WHAT IS REQUIRED: Every line of the records below from the line with "pink robot: 6 -> 4" up to and including the line with "white bucket: 4 -> 2" must be reproduced exactly, and no line outside that range.

(Entries taken from a collection)
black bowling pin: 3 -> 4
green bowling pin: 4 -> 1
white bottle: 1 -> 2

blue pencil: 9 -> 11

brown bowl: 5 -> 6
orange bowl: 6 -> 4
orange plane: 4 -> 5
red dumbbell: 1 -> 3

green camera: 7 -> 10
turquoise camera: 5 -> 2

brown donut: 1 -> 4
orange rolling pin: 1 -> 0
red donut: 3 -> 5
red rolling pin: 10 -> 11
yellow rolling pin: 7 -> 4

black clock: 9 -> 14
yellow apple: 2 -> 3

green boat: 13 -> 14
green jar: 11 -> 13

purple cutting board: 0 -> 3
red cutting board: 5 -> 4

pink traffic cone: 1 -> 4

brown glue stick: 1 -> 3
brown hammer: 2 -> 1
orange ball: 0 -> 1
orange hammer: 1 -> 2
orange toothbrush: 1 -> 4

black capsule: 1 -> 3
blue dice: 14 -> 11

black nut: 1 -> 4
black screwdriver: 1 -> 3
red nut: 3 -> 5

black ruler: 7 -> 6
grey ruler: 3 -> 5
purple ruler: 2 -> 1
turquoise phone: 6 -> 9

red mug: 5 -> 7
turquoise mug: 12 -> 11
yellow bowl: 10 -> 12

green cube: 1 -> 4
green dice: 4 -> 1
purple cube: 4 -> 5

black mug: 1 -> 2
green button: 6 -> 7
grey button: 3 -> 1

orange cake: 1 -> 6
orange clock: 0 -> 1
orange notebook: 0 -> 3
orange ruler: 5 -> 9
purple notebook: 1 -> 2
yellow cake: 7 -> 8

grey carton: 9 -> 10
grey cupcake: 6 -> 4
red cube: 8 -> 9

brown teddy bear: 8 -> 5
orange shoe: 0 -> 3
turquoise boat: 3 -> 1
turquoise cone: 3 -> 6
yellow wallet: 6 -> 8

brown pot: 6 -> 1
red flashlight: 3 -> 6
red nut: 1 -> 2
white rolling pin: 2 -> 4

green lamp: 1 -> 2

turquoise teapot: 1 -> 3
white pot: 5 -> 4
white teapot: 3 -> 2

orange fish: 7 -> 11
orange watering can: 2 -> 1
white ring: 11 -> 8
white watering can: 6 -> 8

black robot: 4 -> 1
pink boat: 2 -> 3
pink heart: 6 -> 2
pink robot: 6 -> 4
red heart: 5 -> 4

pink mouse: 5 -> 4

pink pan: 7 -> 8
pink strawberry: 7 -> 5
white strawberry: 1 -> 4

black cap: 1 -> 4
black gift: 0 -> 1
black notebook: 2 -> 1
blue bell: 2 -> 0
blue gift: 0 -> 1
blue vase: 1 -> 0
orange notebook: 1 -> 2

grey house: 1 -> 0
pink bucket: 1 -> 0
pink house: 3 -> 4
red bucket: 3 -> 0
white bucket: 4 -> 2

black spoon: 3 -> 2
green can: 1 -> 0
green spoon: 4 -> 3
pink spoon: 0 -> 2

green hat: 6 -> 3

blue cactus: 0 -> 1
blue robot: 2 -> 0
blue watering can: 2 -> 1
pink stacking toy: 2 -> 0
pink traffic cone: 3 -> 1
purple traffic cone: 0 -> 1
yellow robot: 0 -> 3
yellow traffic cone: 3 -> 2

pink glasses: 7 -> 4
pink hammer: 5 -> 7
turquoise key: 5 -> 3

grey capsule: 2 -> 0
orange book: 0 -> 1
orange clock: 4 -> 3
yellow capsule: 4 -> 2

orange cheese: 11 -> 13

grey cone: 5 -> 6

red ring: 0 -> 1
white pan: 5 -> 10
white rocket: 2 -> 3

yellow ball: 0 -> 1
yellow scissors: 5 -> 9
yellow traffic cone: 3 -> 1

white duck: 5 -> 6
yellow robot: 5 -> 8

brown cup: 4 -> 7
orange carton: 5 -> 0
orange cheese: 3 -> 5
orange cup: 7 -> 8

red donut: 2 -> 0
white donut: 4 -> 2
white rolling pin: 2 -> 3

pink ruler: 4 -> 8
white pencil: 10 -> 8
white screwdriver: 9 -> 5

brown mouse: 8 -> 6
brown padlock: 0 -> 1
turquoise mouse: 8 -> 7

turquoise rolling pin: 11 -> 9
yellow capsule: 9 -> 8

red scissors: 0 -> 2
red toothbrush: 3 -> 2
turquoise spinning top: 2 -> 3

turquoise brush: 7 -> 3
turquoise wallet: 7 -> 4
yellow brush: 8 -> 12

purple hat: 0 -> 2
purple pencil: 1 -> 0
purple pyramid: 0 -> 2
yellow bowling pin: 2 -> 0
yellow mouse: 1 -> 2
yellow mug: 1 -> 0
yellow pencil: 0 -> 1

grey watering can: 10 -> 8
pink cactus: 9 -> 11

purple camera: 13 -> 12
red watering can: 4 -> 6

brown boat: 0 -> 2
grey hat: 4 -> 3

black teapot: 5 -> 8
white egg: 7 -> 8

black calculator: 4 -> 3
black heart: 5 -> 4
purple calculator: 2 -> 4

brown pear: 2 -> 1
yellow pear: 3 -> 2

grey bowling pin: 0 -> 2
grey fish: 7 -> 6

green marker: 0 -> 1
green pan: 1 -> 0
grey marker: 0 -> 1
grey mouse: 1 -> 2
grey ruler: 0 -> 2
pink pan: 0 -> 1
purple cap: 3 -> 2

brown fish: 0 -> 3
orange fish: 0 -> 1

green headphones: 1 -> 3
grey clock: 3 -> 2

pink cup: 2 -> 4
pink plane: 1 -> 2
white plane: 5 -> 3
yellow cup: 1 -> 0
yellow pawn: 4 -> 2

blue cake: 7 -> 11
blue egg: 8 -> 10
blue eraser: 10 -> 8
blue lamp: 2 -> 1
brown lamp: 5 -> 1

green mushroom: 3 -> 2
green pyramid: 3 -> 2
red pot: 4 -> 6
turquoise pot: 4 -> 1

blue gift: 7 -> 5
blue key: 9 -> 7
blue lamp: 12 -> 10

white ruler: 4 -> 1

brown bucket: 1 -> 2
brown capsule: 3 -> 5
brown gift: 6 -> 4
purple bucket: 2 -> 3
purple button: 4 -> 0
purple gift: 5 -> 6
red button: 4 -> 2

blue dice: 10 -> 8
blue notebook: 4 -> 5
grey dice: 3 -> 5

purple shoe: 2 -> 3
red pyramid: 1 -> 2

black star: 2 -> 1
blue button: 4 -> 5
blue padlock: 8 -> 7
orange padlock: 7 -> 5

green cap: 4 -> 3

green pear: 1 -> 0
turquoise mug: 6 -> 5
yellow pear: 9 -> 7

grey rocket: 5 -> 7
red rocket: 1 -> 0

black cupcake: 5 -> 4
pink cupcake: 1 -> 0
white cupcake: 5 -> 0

ANSWER TO THIS PROBLEM:
pink robot: 6 -> 4
red heart: 5 -> 4

pink mouse: 5 -> 4

pink pan: 7 -> 8
pink strawberry: 7 -> 5
white strawberry: 1 -> 4

black cap: 1 -> 4
black gift: 0 -> 1
black notebook: 2 -> 1
blue bell: 2 -> 0
blue gift: 0 -> 1
blue vase: 1 -> 0
orange notebook: 1 -> 2

grey house: 1 -> 0
pink bucket: 1 -> 0
pink house: 3 -> 4
red bucket: 3 -> 0
white bucket: 4 -> 2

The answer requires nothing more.